━━━━━ Records for the task

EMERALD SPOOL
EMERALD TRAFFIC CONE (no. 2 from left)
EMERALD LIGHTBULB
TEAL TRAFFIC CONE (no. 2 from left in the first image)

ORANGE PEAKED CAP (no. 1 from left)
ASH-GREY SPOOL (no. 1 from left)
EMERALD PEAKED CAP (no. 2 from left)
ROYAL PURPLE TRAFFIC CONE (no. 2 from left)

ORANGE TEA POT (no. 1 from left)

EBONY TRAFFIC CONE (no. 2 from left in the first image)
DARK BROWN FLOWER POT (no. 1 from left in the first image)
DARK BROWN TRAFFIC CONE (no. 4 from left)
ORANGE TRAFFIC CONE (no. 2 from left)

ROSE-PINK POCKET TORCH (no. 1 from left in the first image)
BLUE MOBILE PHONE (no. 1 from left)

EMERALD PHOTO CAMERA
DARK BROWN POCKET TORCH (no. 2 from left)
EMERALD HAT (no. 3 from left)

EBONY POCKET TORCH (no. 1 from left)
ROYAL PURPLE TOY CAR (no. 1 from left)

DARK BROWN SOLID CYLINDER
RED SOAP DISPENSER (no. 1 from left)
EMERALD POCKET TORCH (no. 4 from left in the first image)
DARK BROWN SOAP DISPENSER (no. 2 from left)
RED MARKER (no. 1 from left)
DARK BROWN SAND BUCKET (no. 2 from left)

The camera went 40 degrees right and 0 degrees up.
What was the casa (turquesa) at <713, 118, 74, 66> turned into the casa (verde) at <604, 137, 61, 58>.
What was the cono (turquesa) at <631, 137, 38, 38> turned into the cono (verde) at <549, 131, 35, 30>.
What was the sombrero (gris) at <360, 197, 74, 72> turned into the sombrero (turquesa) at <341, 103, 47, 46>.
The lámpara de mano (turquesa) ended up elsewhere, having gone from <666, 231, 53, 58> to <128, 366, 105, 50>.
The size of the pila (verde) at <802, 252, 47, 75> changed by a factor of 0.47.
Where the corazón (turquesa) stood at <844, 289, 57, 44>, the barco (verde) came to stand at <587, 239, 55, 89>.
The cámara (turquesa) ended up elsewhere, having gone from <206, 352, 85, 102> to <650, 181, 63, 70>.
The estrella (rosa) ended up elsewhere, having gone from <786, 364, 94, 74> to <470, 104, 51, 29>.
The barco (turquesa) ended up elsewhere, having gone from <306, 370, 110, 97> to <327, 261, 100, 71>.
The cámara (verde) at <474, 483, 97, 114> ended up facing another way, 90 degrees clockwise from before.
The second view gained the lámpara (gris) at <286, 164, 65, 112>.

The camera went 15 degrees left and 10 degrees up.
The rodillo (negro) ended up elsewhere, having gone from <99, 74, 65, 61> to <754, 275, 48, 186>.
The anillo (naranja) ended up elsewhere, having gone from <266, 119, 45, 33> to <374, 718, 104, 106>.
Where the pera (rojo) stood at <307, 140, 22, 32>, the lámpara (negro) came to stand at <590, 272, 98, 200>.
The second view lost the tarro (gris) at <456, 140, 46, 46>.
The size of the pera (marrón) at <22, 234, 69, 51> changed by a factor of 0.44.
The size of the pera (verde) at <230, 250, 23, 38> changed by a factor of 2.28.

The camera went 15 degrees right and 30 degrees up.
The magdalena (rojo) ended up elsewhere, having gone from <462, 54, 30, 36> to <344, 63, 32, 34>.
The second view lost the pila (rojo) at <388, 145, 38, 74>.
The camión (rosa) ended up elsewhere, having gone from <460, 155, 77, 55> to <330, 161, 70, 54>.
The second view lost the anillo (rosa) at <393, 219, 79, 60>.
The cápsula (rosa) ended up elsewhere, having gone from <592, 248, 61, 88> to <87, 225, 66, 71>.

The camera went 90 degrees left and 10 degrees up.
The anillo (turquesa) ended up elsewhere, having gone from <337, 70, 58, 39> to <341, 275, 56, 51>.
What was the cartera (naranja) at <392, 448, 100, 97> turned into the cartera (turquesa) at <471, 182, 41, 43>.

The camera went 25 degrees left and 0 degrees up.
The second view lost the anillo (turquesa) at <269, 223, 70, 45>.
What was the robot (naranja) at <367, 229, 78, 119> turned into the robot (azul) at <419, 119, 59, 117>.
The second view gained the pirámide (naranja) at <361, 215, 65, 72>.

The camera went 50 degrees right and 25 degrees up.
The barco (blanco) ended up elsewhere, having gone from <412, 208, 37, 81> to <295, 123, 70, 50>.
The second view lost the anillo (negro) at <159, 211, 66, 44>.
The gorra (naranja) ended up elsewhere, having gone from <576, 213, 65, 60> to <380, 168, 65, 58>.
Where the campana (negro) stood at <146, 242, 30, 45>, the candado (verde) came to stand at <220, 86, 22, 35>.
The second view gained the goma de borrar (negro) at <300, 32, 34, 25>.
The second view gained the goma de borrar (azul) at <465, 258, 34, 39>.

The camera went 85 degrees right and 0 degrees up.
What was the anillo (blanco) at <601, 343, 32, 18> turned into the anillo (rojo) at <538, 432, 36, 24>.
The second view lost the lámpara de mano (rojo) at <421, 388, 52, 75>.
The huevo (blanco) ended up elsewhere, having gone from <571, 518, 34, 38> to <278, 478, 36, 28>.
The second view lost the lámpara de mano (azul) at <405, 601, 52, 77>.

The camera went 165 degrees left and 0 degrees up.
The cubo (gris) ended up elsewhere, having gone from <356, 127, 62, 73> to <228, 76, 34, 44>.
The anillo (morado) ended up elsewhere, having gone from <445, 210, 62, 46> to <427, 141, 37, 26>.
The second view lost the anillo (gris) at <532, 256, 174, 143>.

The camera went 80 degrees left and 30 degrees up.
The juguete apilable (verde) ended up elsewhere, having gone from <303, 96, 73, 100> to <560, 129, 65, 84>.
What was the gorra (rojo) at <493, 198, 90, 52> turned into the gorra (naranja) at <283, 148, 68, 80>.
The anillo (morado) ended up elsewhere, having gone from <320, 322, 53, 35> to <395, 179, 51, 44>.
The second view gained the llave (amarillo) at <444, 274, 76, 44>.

━━━━━━━━━━

**Exercise details:** Copy out each line from the preceding entries that mentions the word "cámara".

**Exercise answer:**
The cámara (turquesa) ended up elsewhere, having gone from <206, 352, 85, 102> to <650, 181, 63, 70>.
The cámara (verde) at <474, 483, 97, 114> ended up facing another way, 90 degrees clockwise from before.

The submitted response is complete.